## [Task details]
Copy the rows below, starting at the one that contains "brown triangle: moved 2 px left, 2 px up" and ending at the one that contains "brown triangle: moved 34", with both included. Leave the pictures out of your copy.

## [Records for processing]
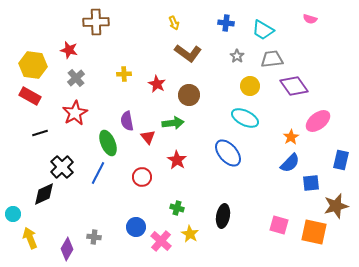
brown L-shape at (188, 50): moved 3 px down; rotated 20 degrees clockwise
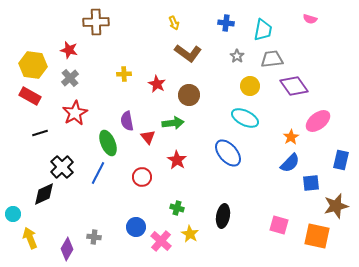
cyan trapezoid at (263, 30): rotated 110 degrees counterclockwise
gray cross at (76, 78): moved 6 px left
orange square at (314, 232): moved 3 px right, 4 px down
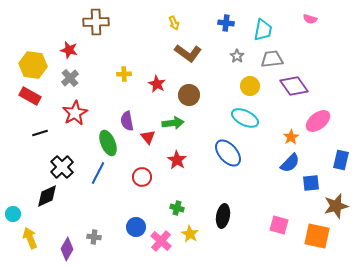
black diamond at (44, 194): moved 3 px right, 2 px down
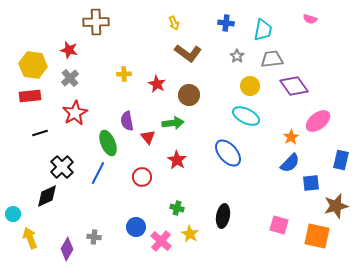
red rectangle at (30, 96): rotated 35 degrees counterclockwise
cyan ellipse at (245, 118): moved 1 px right, 2 px up
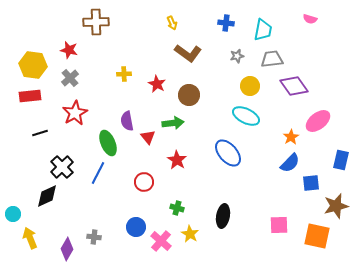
yellow arrow at (174, 23): moved 2 px left
gray star at (237, 56): rotated 24 degrees clockwise
red circle at (142, 177): moved 2 px right, 5 px down
pink square at (279, 225): rotated 18 degrees counterclockwise
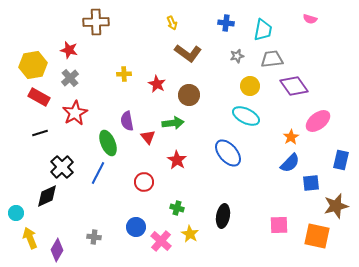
yellow hexagon at (33, 65): rotated 16 degrees counterclockwise
red rectangle at (30, 96): moved 9 px right, 1 px down; rotated 35 degrees clockwise
cyan circle at (13, 214): moved 3 px right, 1 px up
purple diamond at (67, 249): moved 10 px left, 1 px down
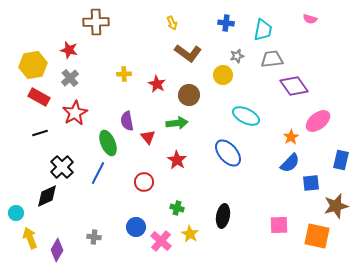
yellow circle at (250, 86): moved 27 px left, 11 px up
green arrow at (173, 123): moved 4 px right
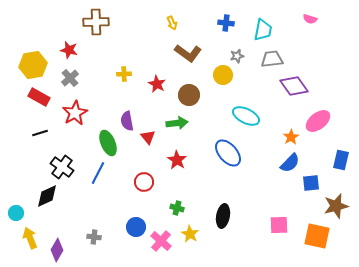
black cross at (62, 167): rotated 10 degrees counterclockwise
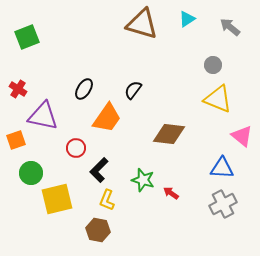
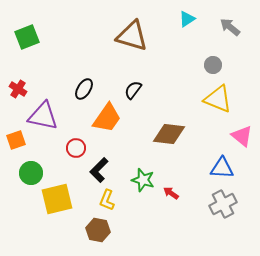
brown triangle: moved 10 px left, 12 px down
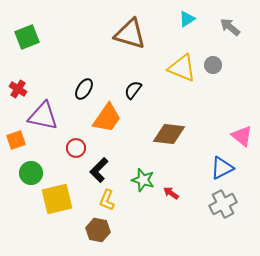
brown triangle: moved 2 px left, 2 px up
yellow triangle: moved 36 px left, 31 px up
blue triangle: rotated 30 degrees counterclockwise
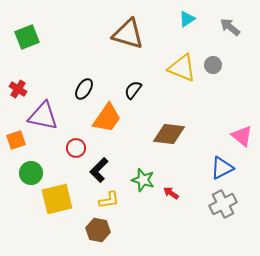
brown triangle: moved 2 px left
yellow L-shape: moved 2 px right; rotated 120 degrees counterclockwise
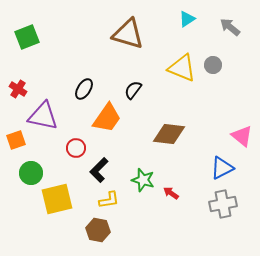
gray cross: rotated 16 degrees clockwise
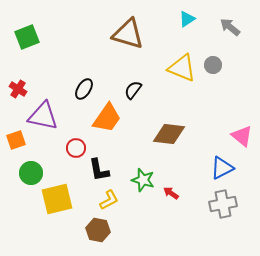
black L-shape: rotated 55 degrees counterclockwise
yellow L-shape: rotated 20 degrees counterclockwise
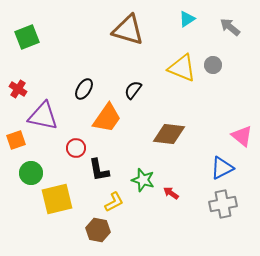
brown triangle: moved 4 px up
yellow L-shape: moved 5 px right, 2 px down
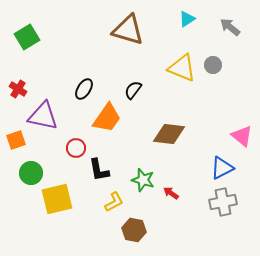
green square: rotated 10 degrees counterclockwise
gray cross: moved 2 px up
brown hexagon: moved 36 px right
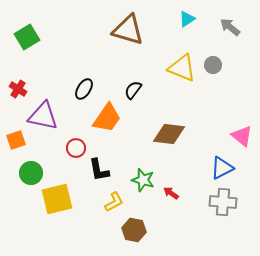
gray cross: rotated 16 degrees clockwise
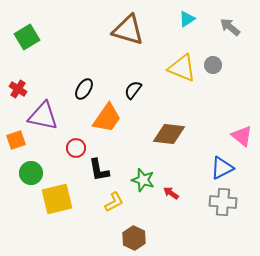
brown hexagon: moved 8 px down; rotated 15 degrees clockwise
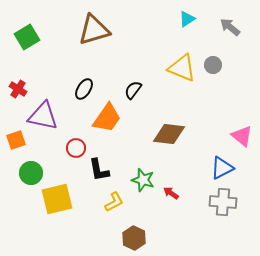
brown triangle: moved 34 px left; rotated 32 degrees counterclockwise
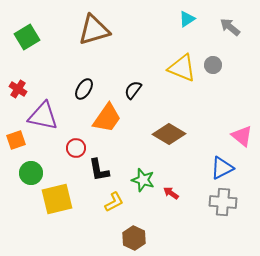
brown diamond: rotated 24 degrees clockwise
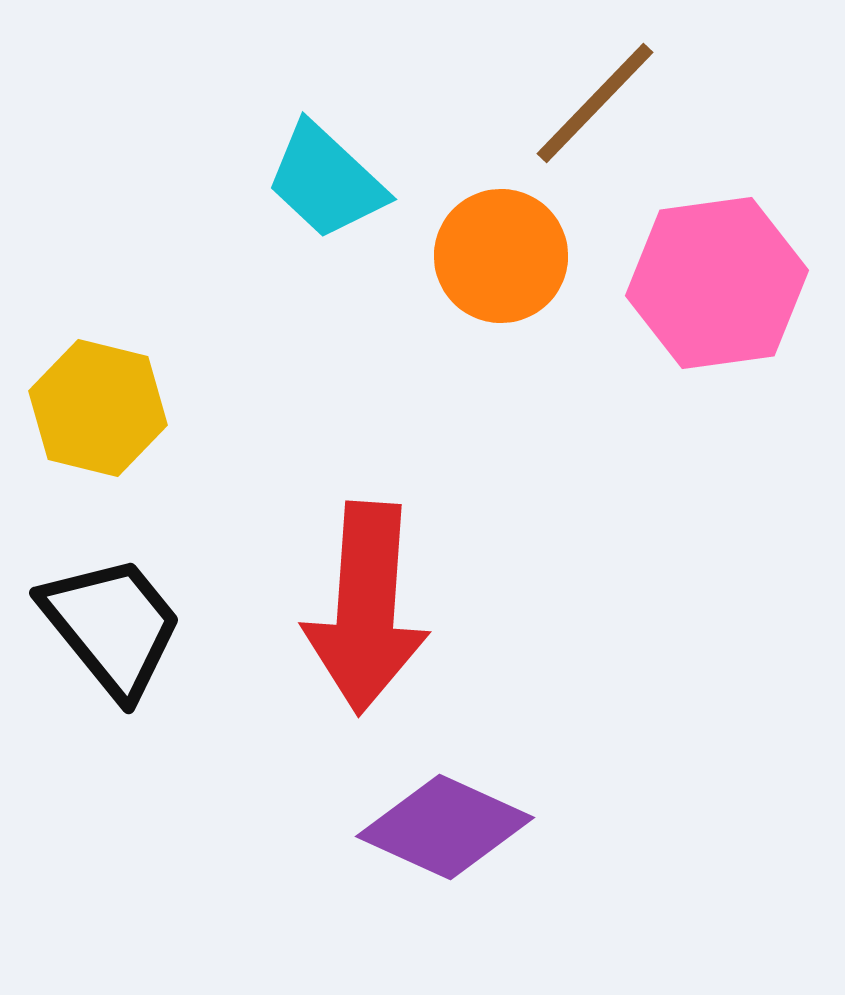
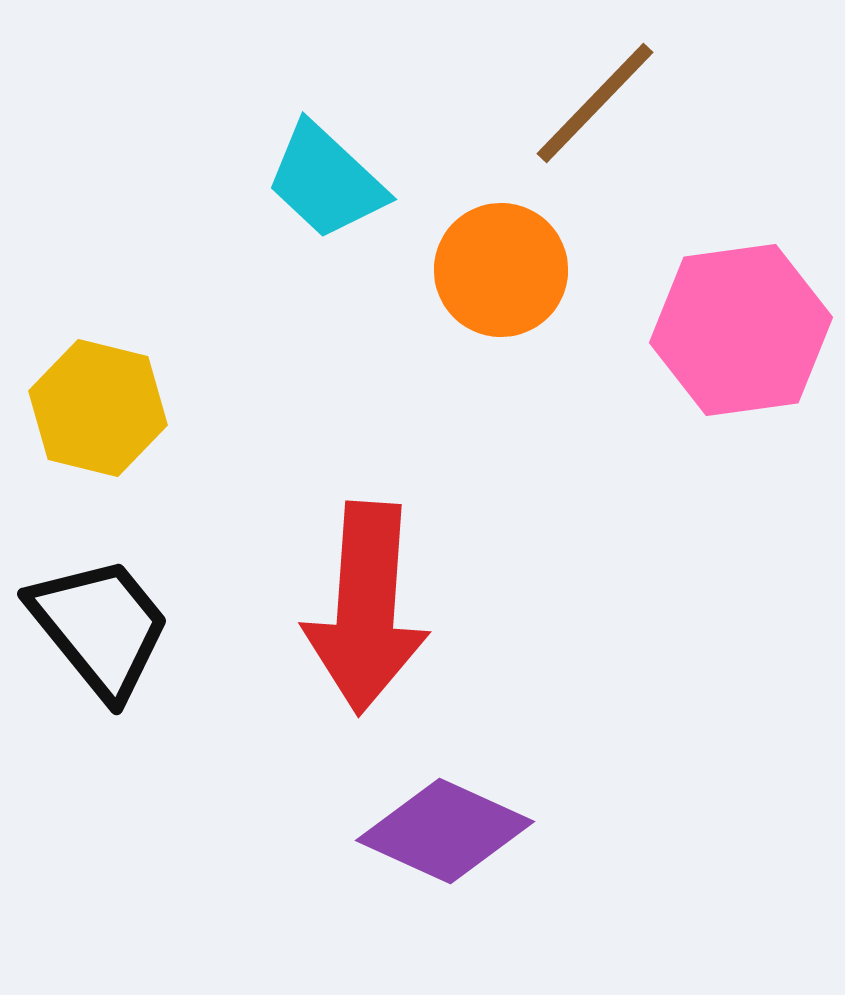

## [Response to the task]
brown triangle: moved 2 px left, 2 px up
yellow triangle: moved 36 px left, 31 px up
blue triangle: rotated 30 degrees counterclockwise
brown triangle: moved 2 px left
yellow L-shape: moved 2 px right; rotated 120 degrees counterclockwise
gray cross: rotated 16 degrees clockwise
black L-shape: rotated 55 degrees counterclockwise
yellow L-shape: rotated 20 degrees counterclockwise
brown triangle: moved 4 px up
yellow L-shape: moved 5 px right, 2 px down
green square: rotated 10 degrees counterclockwise
gray cross: moved 2 px up
brown hexagon: moved 36 px right
gray cross: rotated 16 degrees clockwise
brown hexagon: moved 8 px down; rotated 15 degrees clockwise
brown triangle: moved 34 px left; rotated 32 degrees counterclockwise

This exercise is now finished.